<<<<

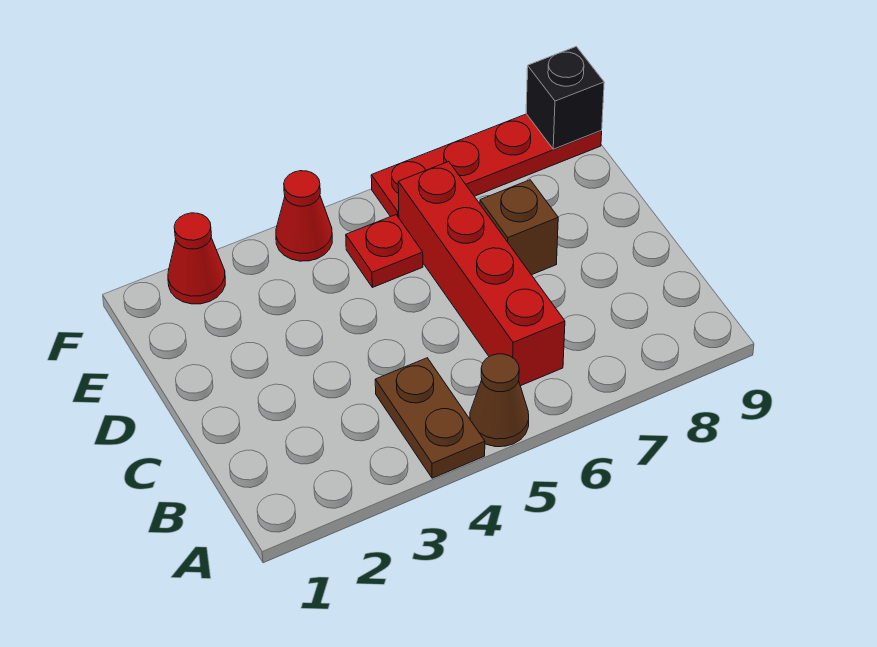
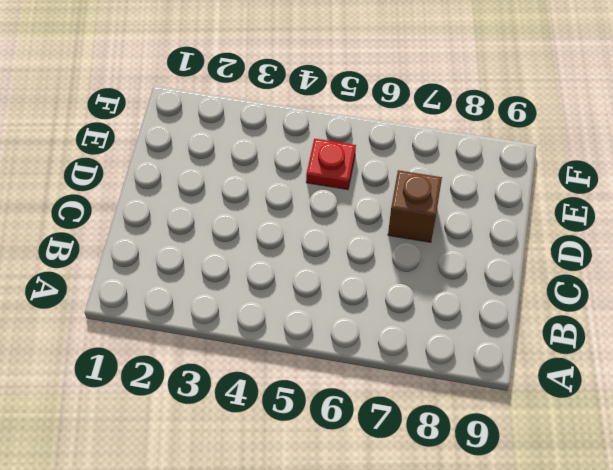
none -> brown 1x2 plate [375,358,485,478]
none -> brown 1x1 cone [470,354,529,447]

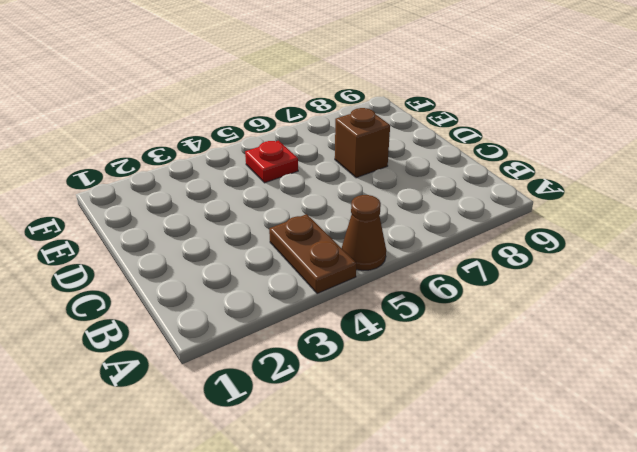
none -> red 1x4 brick [398,162,565,386]
none -> red 1x1 cone [168,213,225,304]

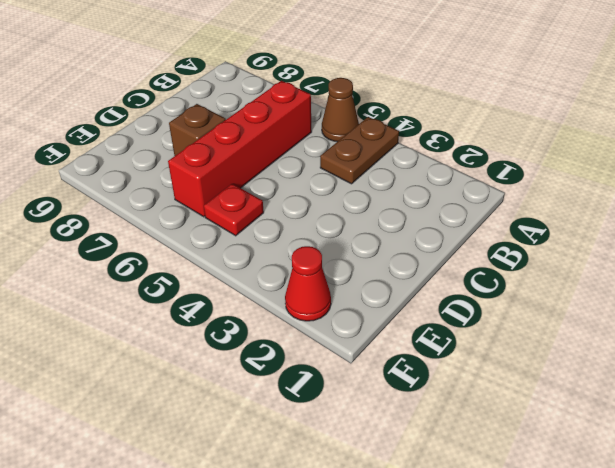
none -> red 1x1 cone [276,171,332,261]
none -> red 1x4 plate [371,114,602,218]

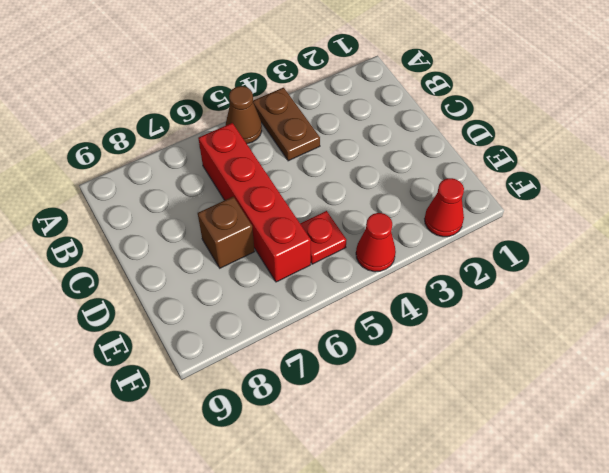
none -> red 1x4 plate [371,114,602,218]
none -> black 1x1 brick [526,47,604,149]

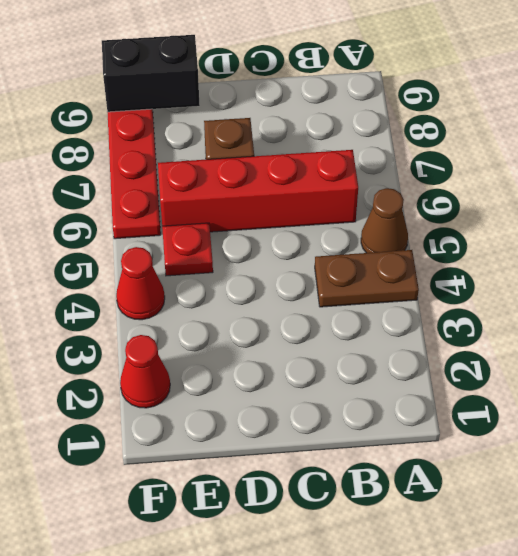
black 1x2 brick [102,35,200,112] -> black 1x1 brick [526,47,604,149]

>>>>

(PROBLEM DETAILS) All of the data above should be transcribed verbatim, with pictures omitted.

(RESPONSE)
none -> brown 1x2 plate [375,358,485,478]
none -> brown 1x1 cone [470,354,529,447]

none -> red 1x4 brick [398,162,565,386]
none -> red 1x1 cone [168,213,225,304]

none -> red 1x1 cone [276,171,332,261]
none -> red 1x4 plate [371,114,602,218]

none -> red 1x4 plate [371,114,602,218]
none -> black 1x1 brick [526,47,604,149]

black 1x2 brick [102,35,200,112] -> black 1x1 brick [526,47,604,149]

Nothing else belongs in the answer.